**** Supplied records ****

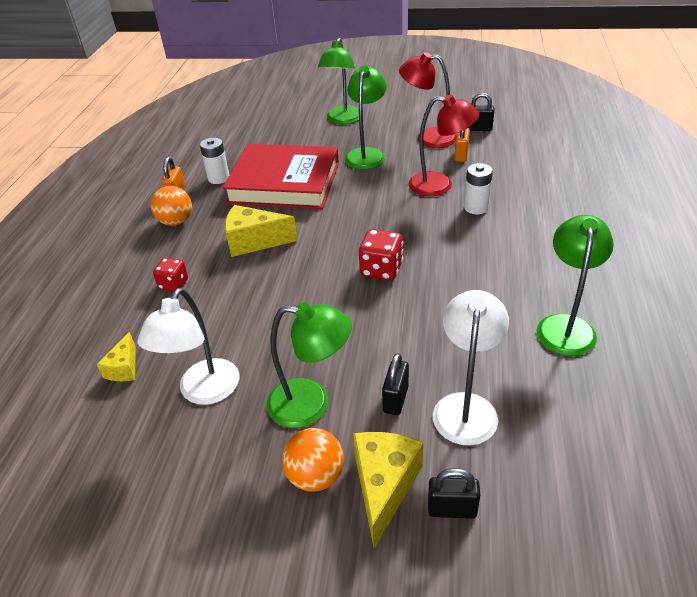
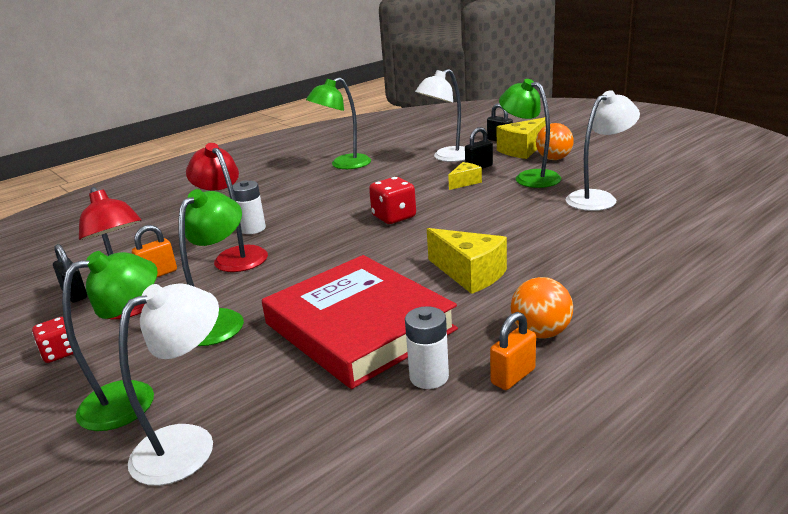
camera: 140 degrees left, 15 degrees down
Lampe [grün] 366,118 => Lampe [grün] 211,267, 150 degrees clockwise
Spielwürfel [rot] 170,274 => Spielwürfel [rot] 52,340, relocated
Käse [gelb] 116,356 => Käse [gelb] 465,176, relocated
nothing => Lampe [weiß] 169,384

****

(What you will do):
From the line that contains "Käse [gelb] 116,356" through the final line of the entries above, every line must be reproduced exactly and nothing more.

(Written reply):
Käse [gelb] 116,356 => Käse [gelb] 465,176, relocated
nothing => Lampe [weiß] 169,384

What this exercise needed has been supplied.